TASK OBJECTIVE >> Return all of the data exactly, with nothing left out but the pictures.

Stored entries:

· · ·

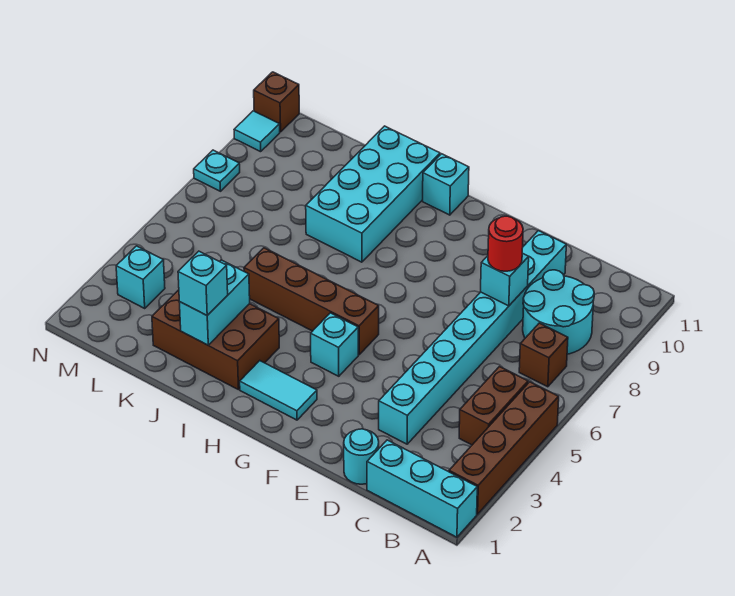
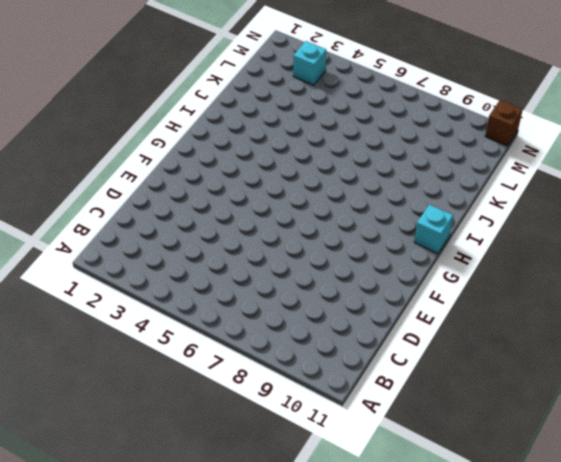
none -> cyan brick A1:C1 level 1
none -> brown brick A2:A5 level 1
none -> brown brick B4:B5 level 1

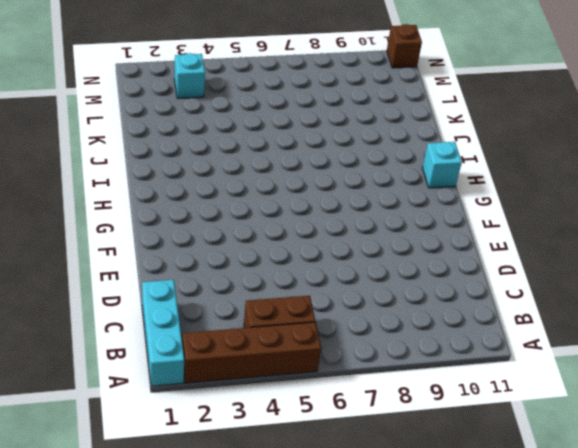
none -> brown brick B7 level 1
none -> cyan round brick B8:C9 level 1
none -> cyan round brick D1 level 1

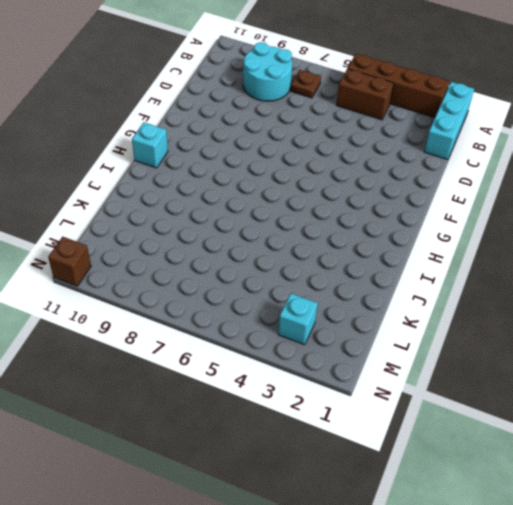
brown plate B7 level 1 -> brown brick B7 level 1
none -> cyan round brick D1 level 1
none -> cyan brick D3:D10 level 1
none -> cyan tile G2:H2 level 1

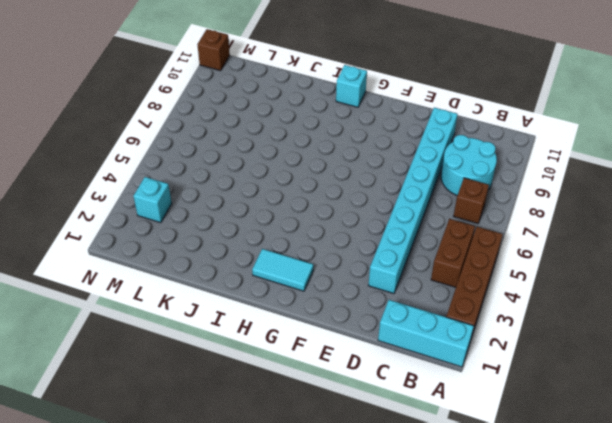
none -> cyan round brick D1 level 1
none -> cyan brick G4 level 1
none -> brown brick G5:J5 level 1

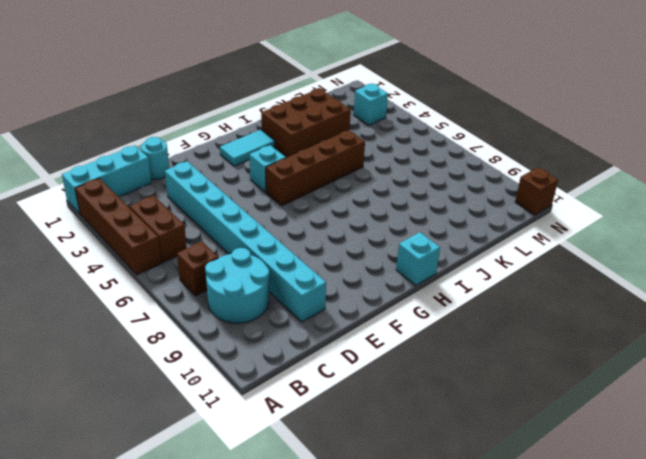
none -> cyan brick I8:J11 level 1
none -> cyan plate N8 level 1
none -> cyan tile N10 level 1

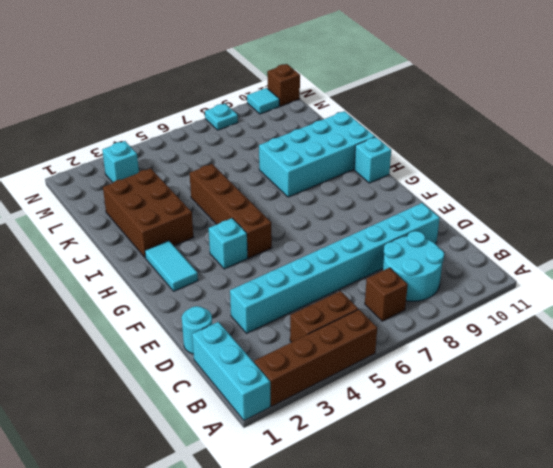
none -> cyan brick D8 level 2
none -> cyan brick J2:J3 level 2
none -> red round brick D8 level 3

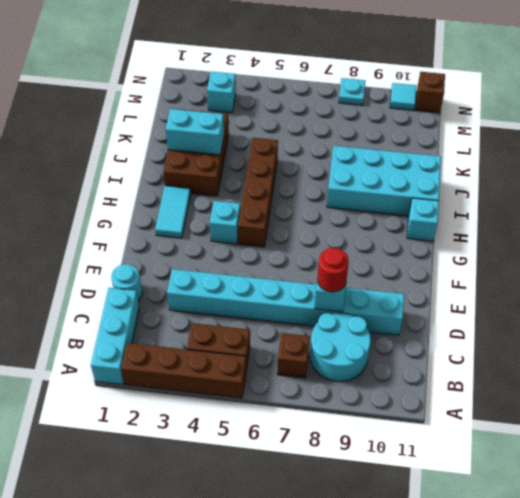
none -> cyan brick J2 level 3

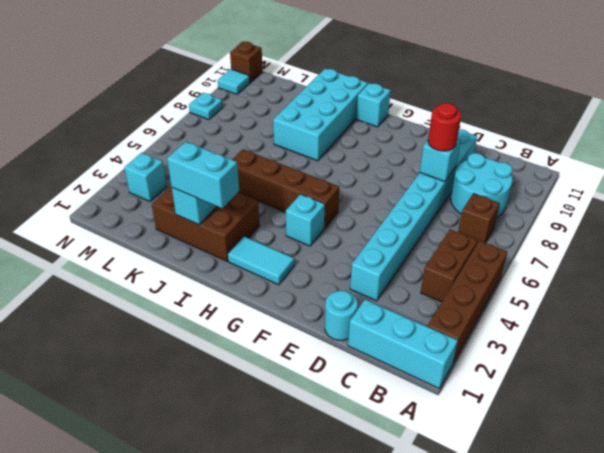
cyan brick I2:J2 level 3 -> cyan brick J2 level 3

· · ·

RESULT BELOW >>
none -> cyan brick A1:C1 level 1
none -> brown brick A2:A5 level 1
none -> brown brick B4:B5 level 1

none -> brown brick B7 level 1
none -> cyan round brick B8:C9 level 1
none -> cyan round brick D1 level 1

brown plate B7 level 1 -> brown brick B7 level 1
none -> cyan round brick D1 level 1
none -> cyan brick D3:D10 level 1
none -> cyan tile G2:H2 level 1

none -> cyan round brick D1 level 1
none -> cyan brick G4 level 1
none -> brown brick G5:J5 level 1

none -> cyan brick I8:J11 level 1
none -> cyan plate N8 level 1
none -> cyan tile N10 level 1

none -> cyan brick D8 level 2
none -> cyan brick J2:J3 level 2
none -> red round brick D8 level 3

none -> cyan brick J2 level 3

cyan brick I2:J2 level 3 -> cyan brick J2 level 3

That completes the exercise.